Exercise brief »
Only lines holding the word "orange" are needed; copy each of them from the material.

** Given entries follows **

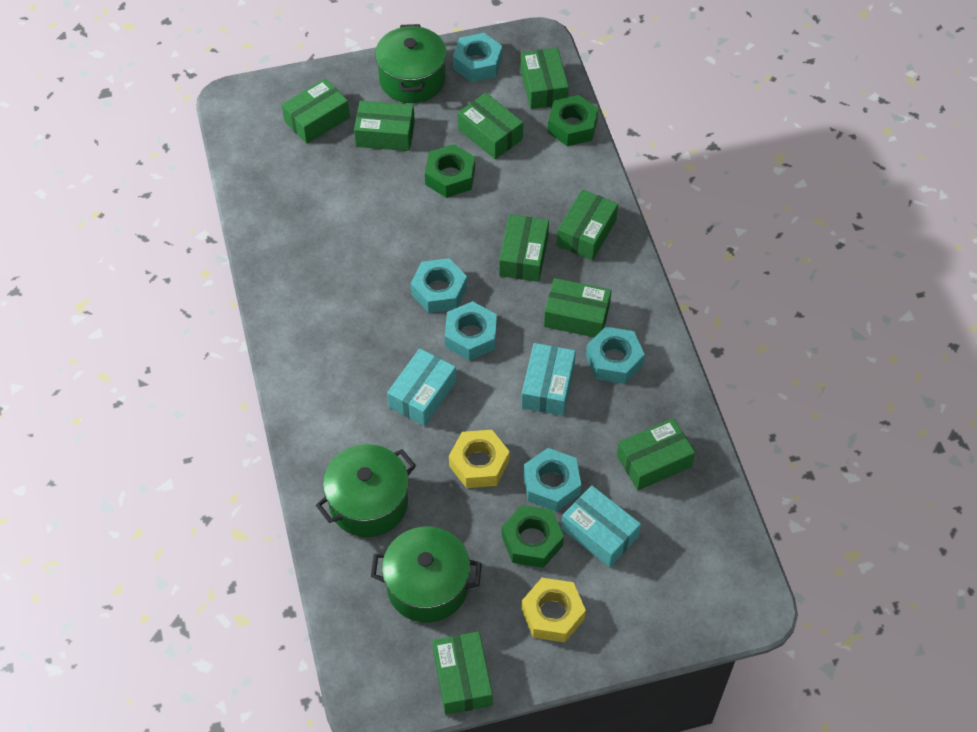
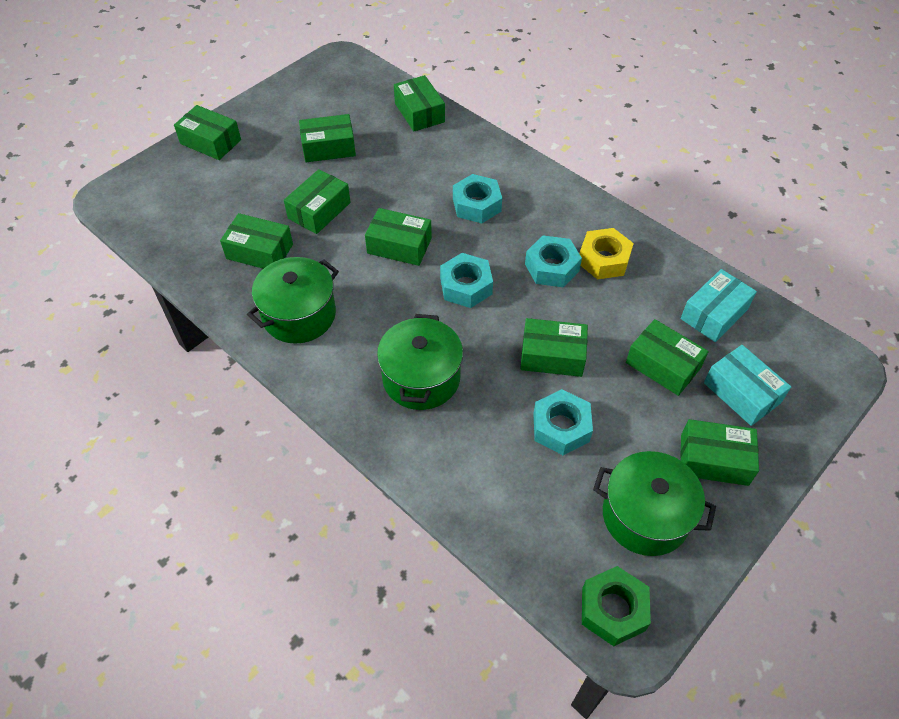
green nut: [425,144,475,198] [502,505,564,568] [548,95,598,146] = 3 -> [582,566,651,646] = 1
turquoise box: [387,348,456,426] [521,343,576,416] [561,486,641,567] = 3 -> [681,269,757,342] [704,345,791,426] = 2
turquoise nut: [411,258,467,313] [445,301,497,361] [453,33,502,82] [524,448,581,512] [586,327,645,384] = 5 -> [440,253,493,308] [453,174,502,223] [525,236,582,287] [533,389,593,455] = 4
yellow nut: [449,430,510,488] [521,578,586,642] = 2 -> [580,228,634,279] = 1

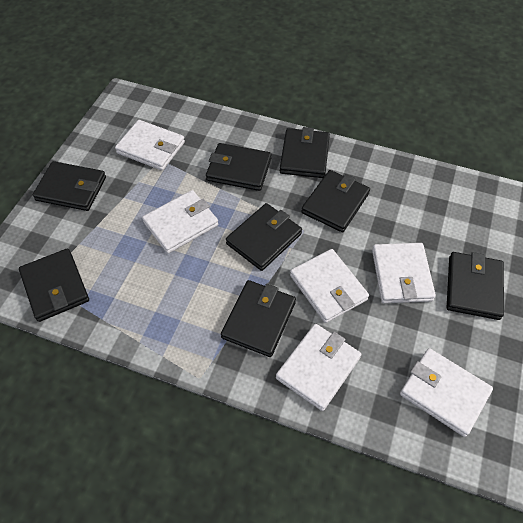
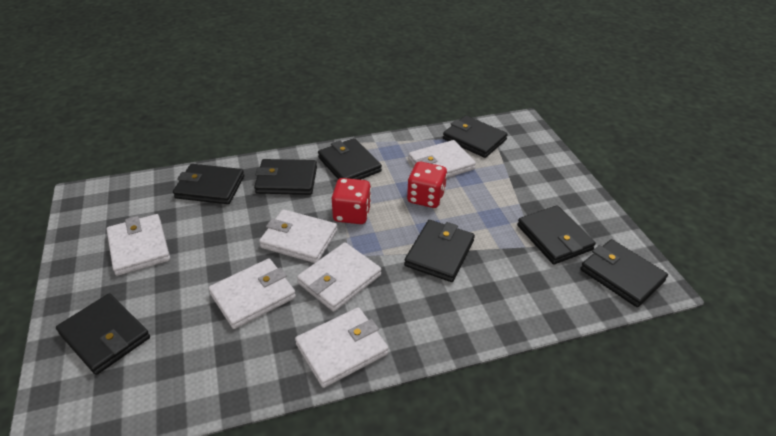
red dice: none = 0 -> [332,178,371,224] [407,162,447,208] = 2

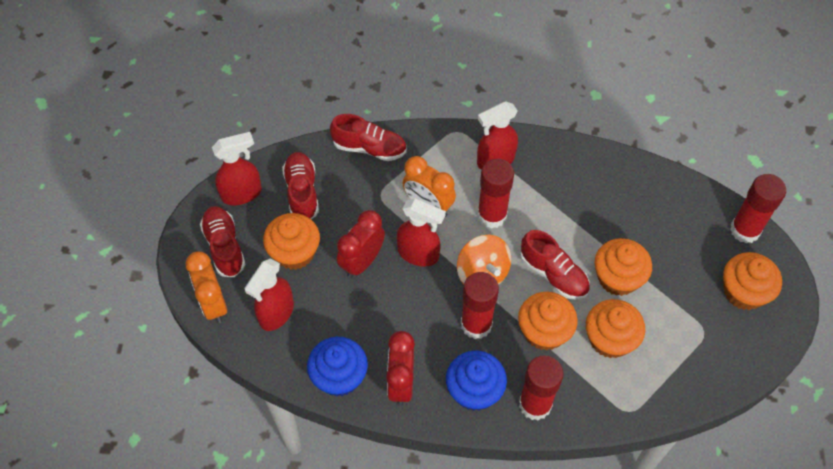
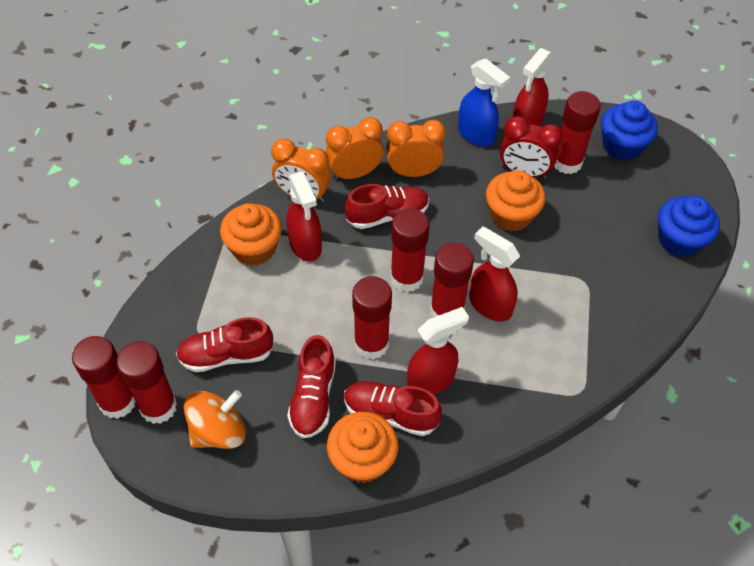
blue spray bottle: none = 0 -> [458,58,510,146] = 1
orange clock: [185,252,227,323] [403,156,456,217] = 2 -> [271,138,331,202] [326,117,384,181] [386,120,446,177] = 3
orange cupcake: [263,213,320,270] [518,292,578,351] [586,299,645,358] [594,238,652,296] [723,252,782,310] = 5 -> [220,203,282,266] [327,412,398,483] [486,170,545,232] = 3
red clock: [337,210,385,278] [386,331,415,406] = 2 -> [500,116,563,179] = 1
red glue stick: [461,272,499,339] [477,159,514,229] [519,355,564,421] [730,174,786,243] = 4 -> [72,336,135,419] [117,341,177,424] [352,276,392,360] [390,209,429,292] [430,242,474,318] [555,91,601,174] = 6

** End of Given entries **

Task response »
orange clock: [185,252,227,323] [403,156,456,217] = 2 -> [271,138,331,202] [326,117,384,181] [386,120,446,177] = 3
orange cupcake: [263,213,320,270] [518,292,578,351] [586,299,645,358] [594,238,652,296] [723,252,782,310] = 5 -> [220,203,282,266] [327,412,398,483] [486,170,545,232] = 3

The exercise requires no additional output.